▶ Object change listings
• • • • • • •
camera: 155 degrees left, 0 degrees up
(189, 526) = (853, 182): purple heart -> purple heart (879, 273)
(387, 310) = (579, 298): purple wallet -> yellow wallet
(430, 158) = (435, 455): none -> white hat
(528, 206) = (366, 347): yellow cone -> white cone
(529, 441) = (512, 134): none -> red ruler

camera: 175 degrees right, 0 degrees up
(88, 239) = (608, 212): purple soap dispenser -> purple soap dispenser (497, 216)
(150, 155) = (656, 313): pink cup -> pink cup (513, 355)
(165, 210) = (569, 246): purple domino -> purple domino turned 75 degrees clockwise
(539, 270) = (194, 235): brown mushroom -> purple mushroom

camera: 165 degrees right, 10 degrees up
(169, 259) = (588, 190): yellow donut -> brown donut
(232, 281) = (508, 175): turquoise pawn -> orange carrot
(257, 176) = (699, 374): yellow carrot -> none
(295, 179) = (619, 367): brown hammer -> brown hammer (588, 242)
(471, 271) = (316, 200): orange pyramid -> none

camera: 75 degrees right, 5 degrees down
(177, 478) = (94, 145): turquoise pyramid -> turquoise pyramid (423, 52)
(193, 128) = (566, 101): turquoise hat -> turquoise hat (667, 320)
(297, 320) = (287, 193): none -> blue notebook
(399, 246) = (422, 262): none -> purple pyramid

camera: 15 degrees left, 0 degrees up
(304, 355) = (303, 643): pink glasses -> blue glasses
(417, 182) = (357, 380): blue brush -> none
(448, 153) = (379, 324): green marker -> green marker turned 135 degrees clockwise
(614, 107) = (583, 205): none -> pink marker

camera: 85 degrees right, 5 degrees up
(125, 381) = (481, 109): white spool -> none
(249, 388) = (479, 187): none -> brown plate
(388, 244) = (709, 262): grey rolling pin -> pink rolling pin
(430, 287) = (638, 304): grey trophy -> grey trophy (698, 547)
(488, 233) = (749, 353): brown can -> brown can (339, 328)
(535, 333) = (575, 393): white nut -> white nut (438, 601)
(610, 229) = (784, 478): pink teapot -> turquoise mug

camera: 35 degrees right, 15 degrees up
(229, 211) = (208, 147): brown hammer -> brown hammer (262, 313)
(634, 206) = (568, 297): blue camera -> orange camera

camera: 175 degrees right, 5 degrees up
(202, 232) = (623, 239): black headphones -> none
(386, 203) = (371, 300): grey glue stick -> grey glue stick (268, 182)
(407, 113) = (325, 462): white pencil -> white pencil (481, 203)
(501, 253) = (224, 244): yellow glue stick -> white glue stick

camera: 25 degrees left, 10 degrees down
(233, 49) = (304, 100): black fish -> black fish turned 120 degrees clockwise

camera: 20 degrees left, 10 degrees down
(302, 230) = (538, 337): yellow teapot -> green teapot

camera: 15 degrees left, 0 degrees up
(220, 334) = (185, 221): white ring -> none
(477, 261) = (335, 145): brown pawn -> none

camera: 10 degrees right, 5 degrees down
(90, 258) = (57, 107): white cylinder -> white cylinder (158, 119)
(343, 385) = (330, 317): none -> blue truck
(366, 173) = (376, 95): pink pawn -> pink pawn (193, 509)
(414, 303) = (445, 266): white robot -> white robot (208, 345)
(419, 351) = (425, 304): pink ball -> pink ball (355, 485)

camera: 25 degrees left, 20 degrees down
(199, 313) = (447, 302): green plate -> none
• • • • • • •
▶ Instructions for the task
Retype the entries above exactly, but only from the line containing "camera: 85 degrees right, 5 degrees up" through the line containing "(202, 232) = (623, 239): black", both included.

▶ Task response
camera: 85 degrees right, 5 degrees up
(125, 381) = (481, 109): white spool -> none
(249, 388) = (479, 187): none -> brown plate
(388, 244) = (709, 262): grey rolling pin -> pink rolling pin
(430, 287) = (638, 304): grey trophy -> grey trophy (698, 547)
(488, 233) = (749, 353): brown can -> brown can (339, 328)
(535, 333) = (575, 393): white nut -> white nut (438, 601)
(610, 229) = (784, 478): pink teapot -> turquoise mug

camera: 35 degrees right, 15 degrees up
(229, 211) = (208, 147): brown hammer -> brown hammer (262, 313)
(634, 206) = (568, 297): blue camera -> orange camera

camera: 175 degrees right, 5 degrees up
(202, 232) = (623, 239): black headphones -> none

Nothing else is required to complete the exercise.